→ Goal of the exercise:
Reproduce the listing exactly. Omit pictures.
** Collected data follows **
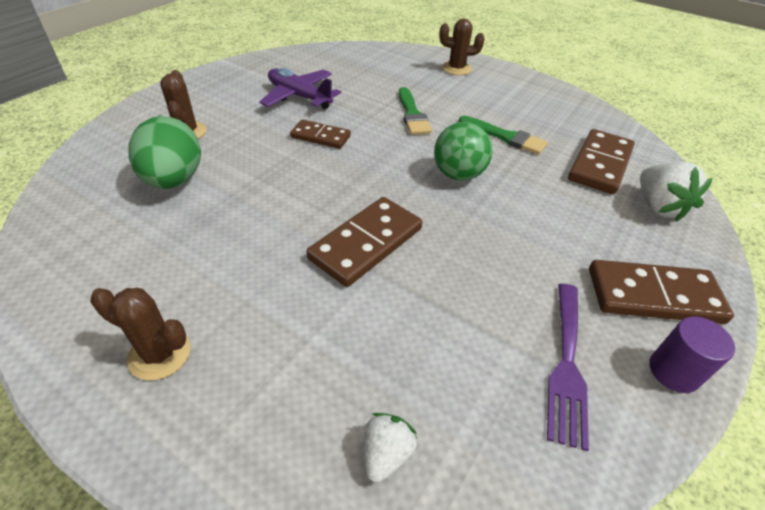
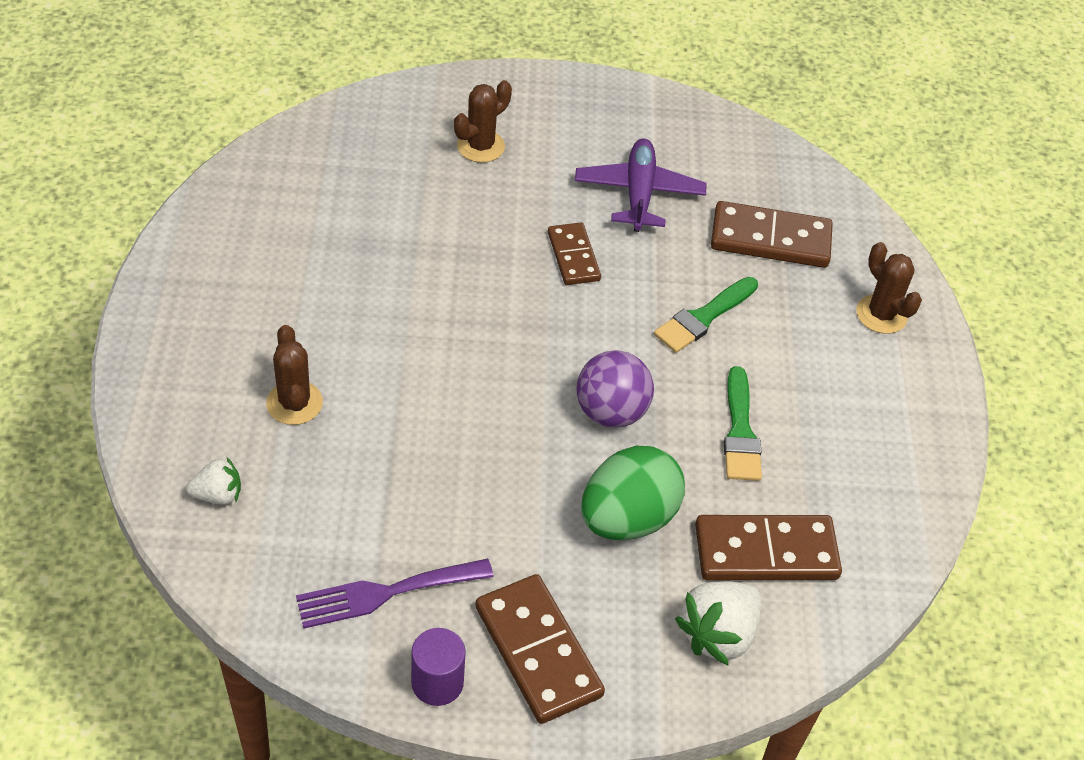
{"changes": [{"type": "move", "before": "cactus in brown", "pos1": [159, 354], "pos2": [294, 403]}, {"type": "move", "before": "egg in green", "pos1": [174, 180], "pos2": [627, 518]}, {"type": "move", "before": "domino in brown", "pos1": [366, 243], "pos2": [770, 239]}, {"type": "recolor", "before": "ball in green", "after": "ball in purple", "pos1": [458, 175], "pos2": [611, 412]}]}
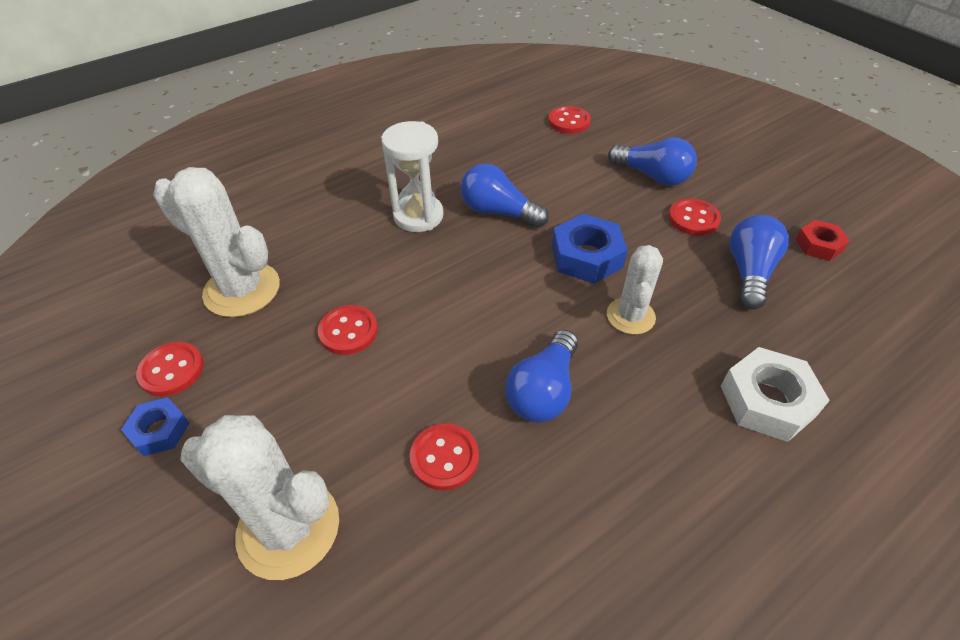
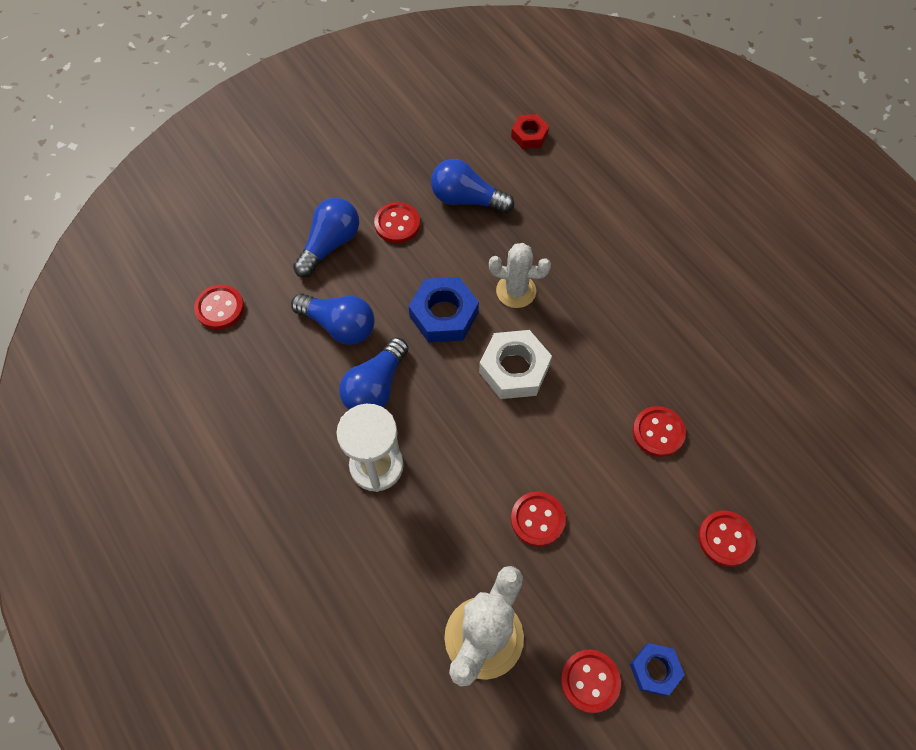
{"changes": [{"type": "replace", "before": "cactus in white", "after": "button in red", "pos1": [288, 528], "pos2": [725, 539]}, {"type": "move", "before": "light bulb in blue", "pos1": [543, 391], "pos2": [339, 325]}, {"type": "move", "before": "nut in white", "pos1": [767, 401], "pos2": [514, 369]}, {"type": "move", "before": "nut in red", "pos1": [819, 245], "pos2": [529, 135]}]}
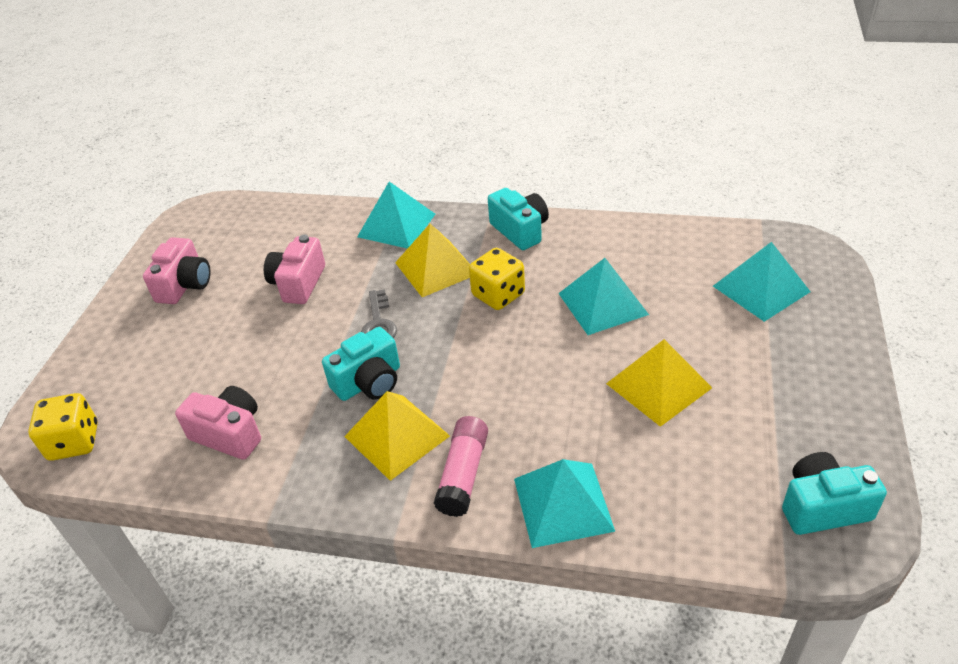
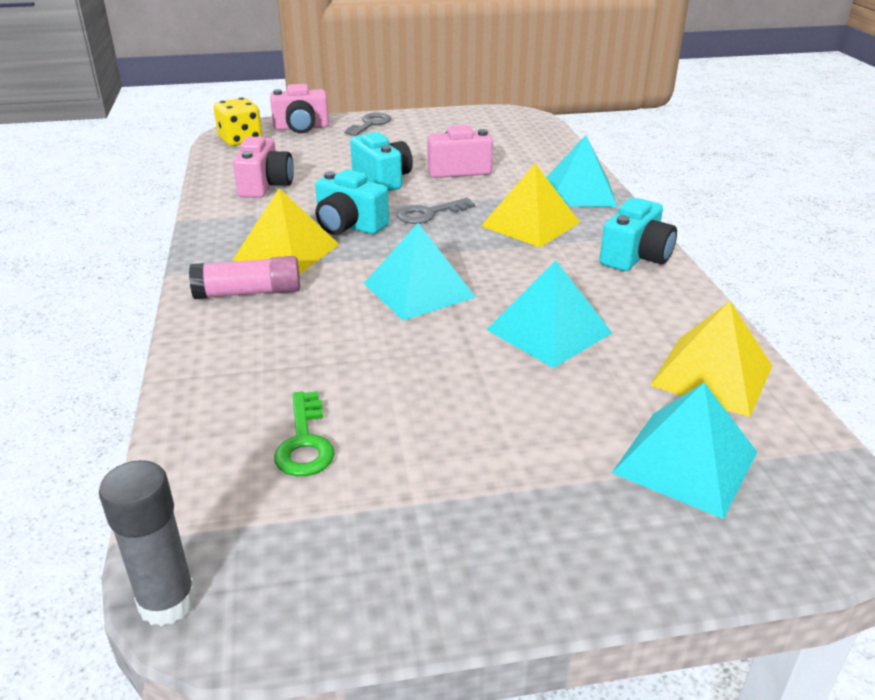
{"changes": [{"type": "move", "before": "camera in pink", "pos1": [185, 285], "pos2": [301, 128]}, {"type": "delete", "before": "dice in yellow", "pos1": [498, 295]}, {"type": "move", "before": "pyramid in turquoise", "pos1": [563, 504], "pos2": [419, 290]}, {"type": "move", "before": "pyramid in yellow", "pos1": [658, 385], "pos2": [712, 375]}, {"type": "move", "before": "camera in turquoise", "pos1": [823, 507], "pos2": [382, 179]}, {"type": "insert", "after": "glue stick in grey", "pos2": [167, 602]}, {"type": "insert", "after": "key in green", "pos2": [305, 442]}, {"type": "insert", "after": "key in grey", "pos2": [370, 124]}]}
** End of Collected data **
→ Answer for this exercise:
{"changes": [{"type": "move", "before": "cactus in brown", "pos1": [159, 354], "pos2": [294, 403]}, {"type": "move", "before": "egg in green", "pos1": [174, 180], "pos2": [627, 518]}, {"type": "move", "before": "domino in brown", "pos1": [366, 243], "pos2": [770, 239]}, {"type": "recolor", "before": "ball in green", "after": "ball in purple", "pos1": [458, 175], "pos2": [611, 412]}]}
{"changes": [{"type": "replace", "before": "cactus in white", "after": "button in red", "pos1": [288, 528], "pos2": [725, 539]}, {"type": "move", "before": "light bulb in blue", "pos1": [543, 391], "pos2": [339, 325]}, {"type": "move", "before": "nut in white", "pos1": [767, 401], "pos2": [514, 369]}, {"type": "move", "before": "nut in red", "pos1": [819, 245], "pos2": [529, 135]}]}
{"changes": [{"type": "move", "before": "camera in pink", "pos1": [185, 285], "pos2": [301, 128]}, {"type": "delete", "before": "dice in yellow", "pos1": [498, 295]}, {"type": "move", "before": "pyramid in turquoise", "pos1": [563, 504], "pos2": [419, 290]}, {"type": "move", "before": "pyramid in yellow", "pos1": [658, 385], "pos2": [712, 375]}, {"type": "move", "before": "camera in turquoise", "pos1": [823, 507], "pos2": [382, 179]}, {"type": "insert", "after": "glue stick in grey", "pos2": [167, 602]}, {"type": "insert", "after": "key in green", "pos2": [305, 442]}, {"type": "insert", "after": "key in grey", "pos2": [370, 124]}]}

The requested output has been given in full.